*** Opening of Data under study ***
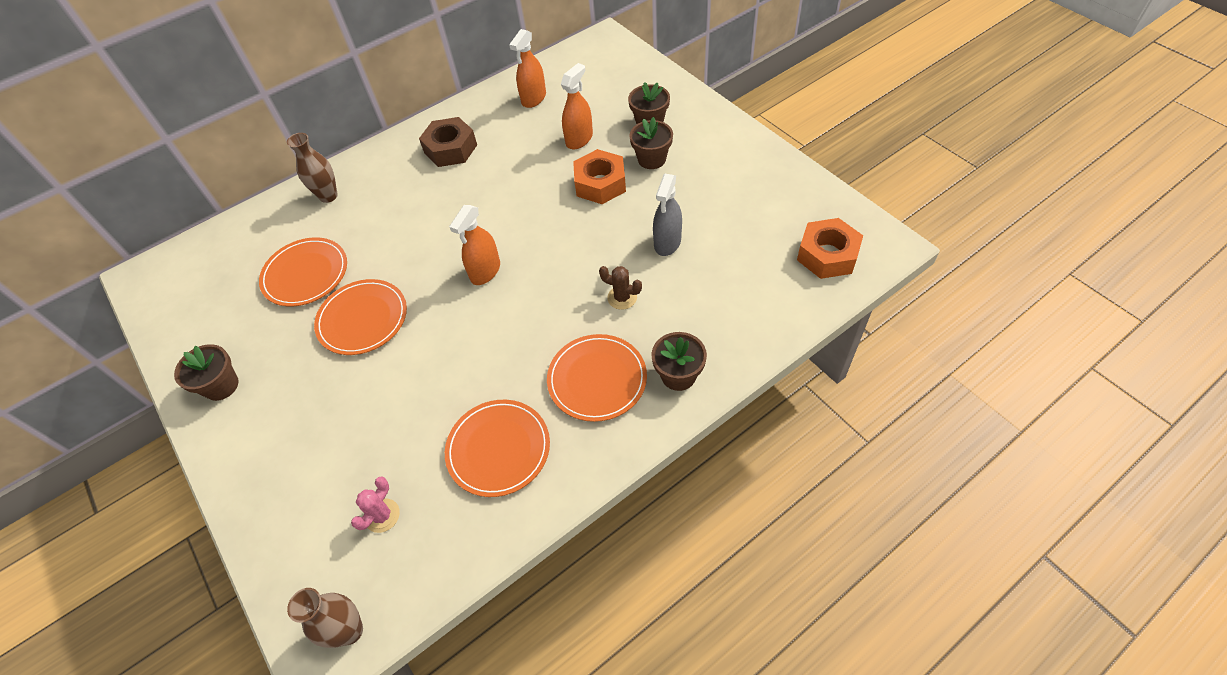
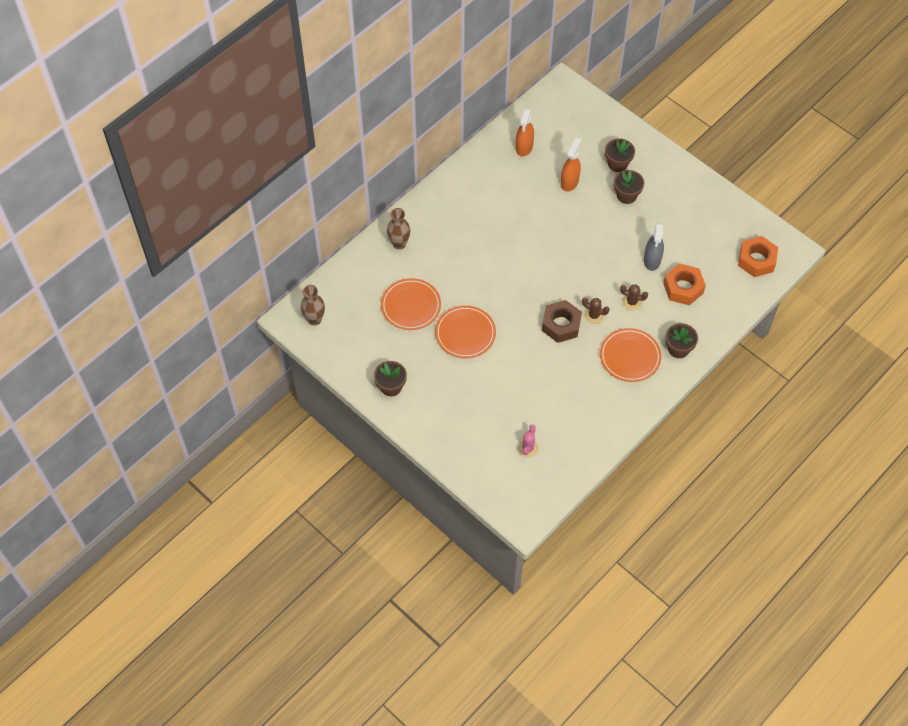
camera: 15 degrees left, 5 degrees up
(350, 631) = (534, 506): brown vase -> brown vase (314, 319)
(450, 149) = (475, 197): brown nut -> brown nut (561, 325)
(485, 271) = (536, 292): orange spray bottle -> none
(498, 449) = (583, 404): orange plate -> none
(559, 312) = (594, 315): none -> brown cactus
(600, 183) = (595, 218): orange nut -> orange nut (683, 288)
*** Close of Data under study ***
*** Opening of Data under study ***
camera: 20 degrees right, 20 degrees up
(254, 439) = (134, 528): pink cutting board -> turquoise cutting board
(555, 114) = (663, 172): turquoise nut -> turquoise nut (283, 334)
*** Close of Data under study ***
--- Your instructions ---
Could you return exactly the stretch of the data above that starts at the line with "(485, 271) = (536, 292): orange" and ends at the line with "(600, 183) = (595, 218): orange", both lines included?

--- Solution to this task ---
(485, 271) = (536, 292): orange spray bottle -> none
(498, 449) = (583, 404): orange plate -> none
(559, 312) = (594, 315): none -> brown cactus
(600, 183) = (595, 218): orange nut -> orange nut (683, 288)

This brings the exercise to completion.